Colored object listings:
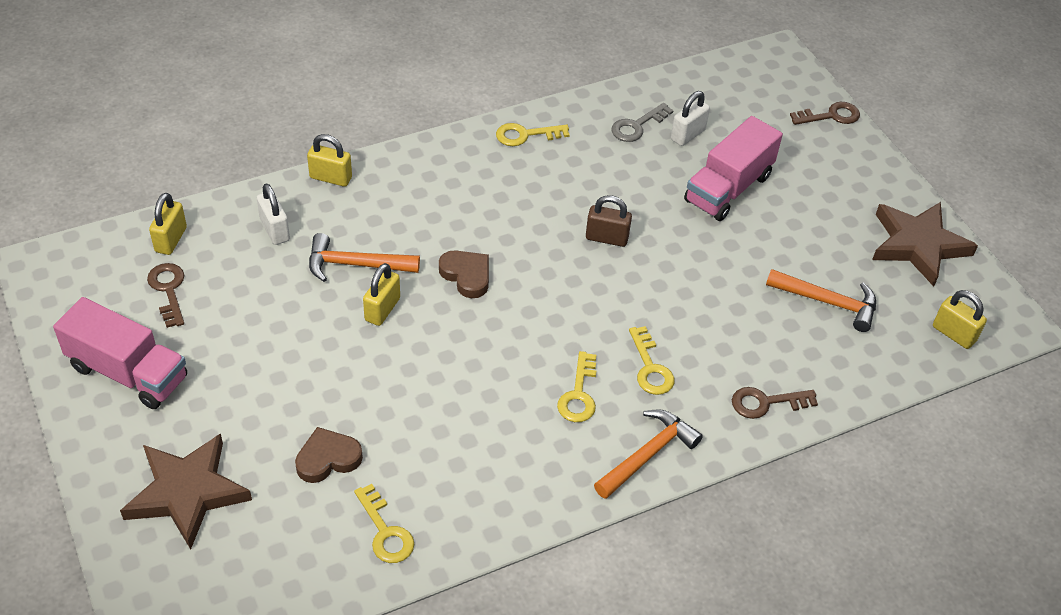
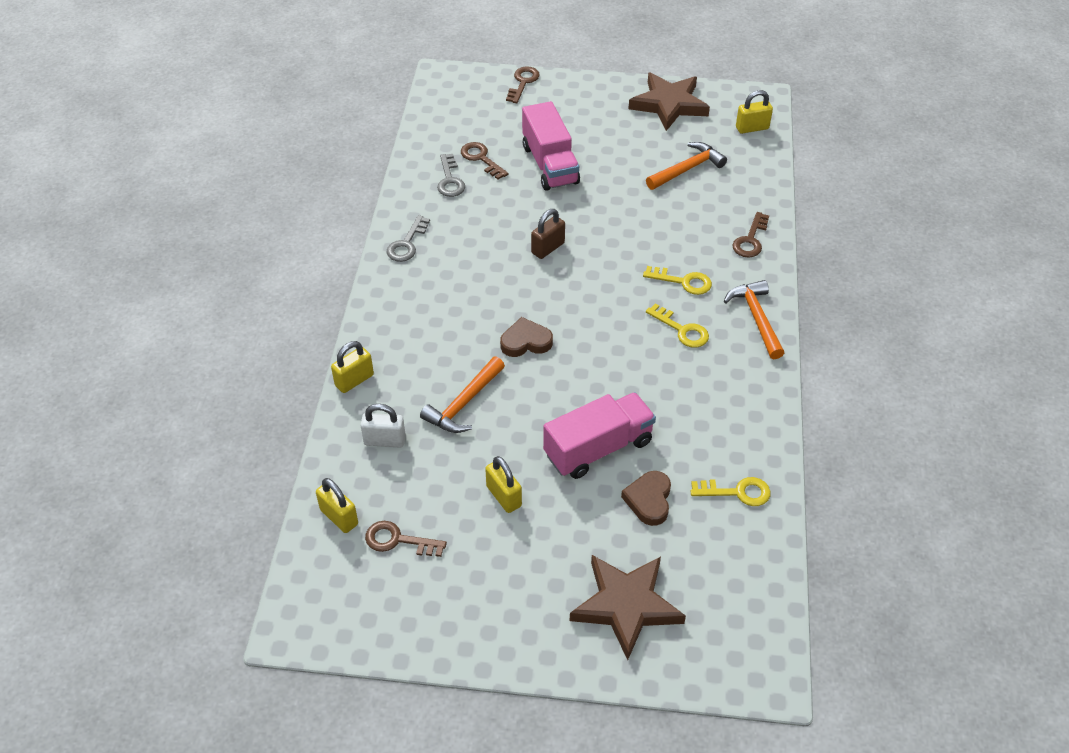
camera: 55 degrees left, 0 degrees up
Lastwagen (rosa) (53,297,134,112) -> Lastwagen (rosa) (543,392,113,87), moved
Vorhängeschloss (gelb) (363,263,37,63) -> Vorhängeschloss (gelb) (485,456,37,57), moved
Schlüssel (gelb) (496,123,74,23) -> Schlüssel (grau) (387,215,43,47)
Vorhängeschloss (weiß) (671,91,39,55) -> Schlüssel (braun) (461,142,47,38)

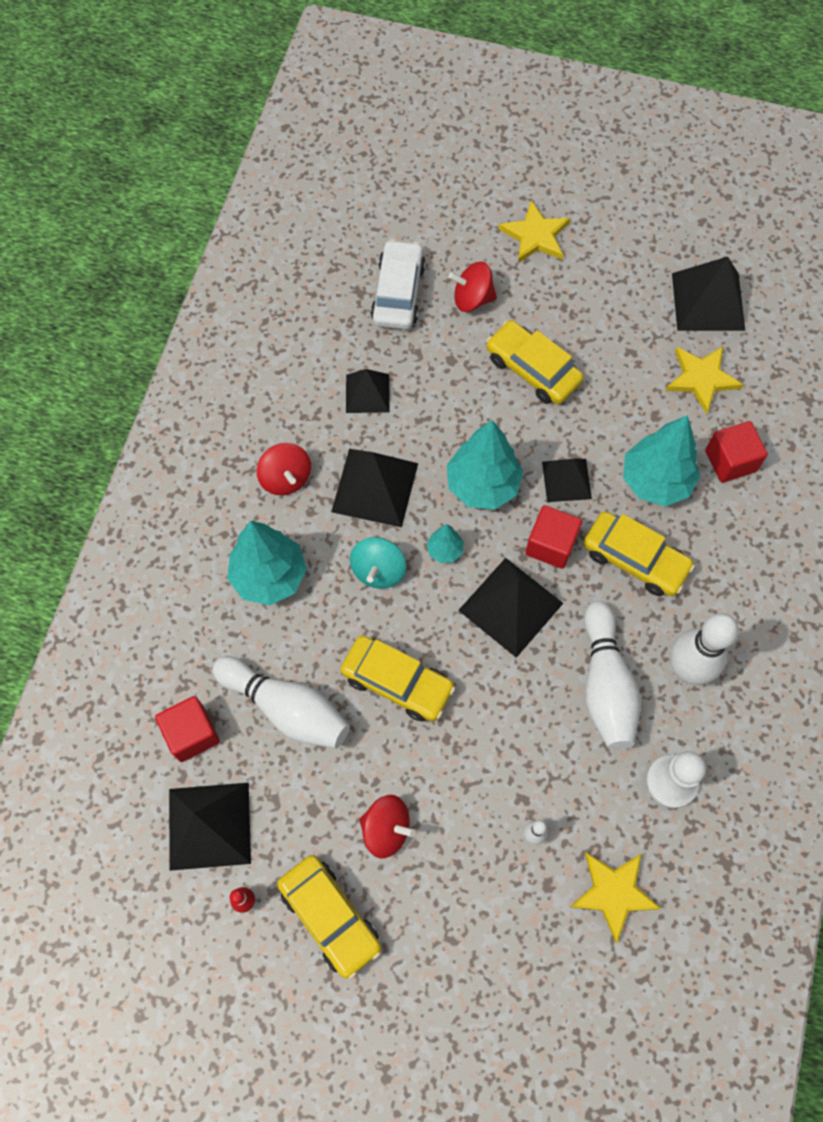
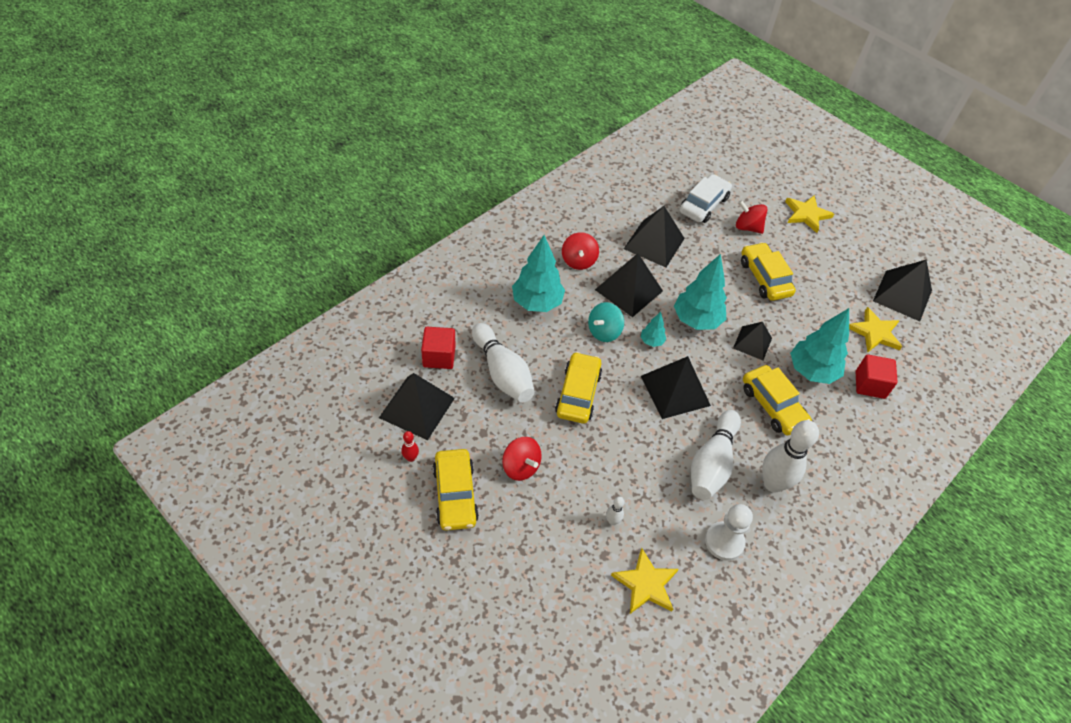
camera: 25 degrees right, 15 degrees down
Auto (gelb) (340,635,115,87) -> Auto (gelb) (555,352,47,72), 135 degrees counterclockwise
Pyramide (schwarz) (346,369,44,44) -> Pyramide (schwarz) (624,206,61,61), x1.61
Kubus (rot) (525,505,57,64) -> none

- DESCRIPTION OF THE TASK
Once you find the line with "Vorhängeschloss (gelb) (363,263,37,63)" above, print it and every line after it up to and including the line with "Schlüssel (gelb) (496,123,74,23)", exactly as written and nothing else.

- EXERCISE SOLUTION
Vorhängeschloss (gelb) (363,263,37,63) -> Vorhängeschloss (gelb) (485,456,37,57), moved
Schlüssel (gelb) (496,123,74,23) -> Schlüssel (grau) (387,215,43,47)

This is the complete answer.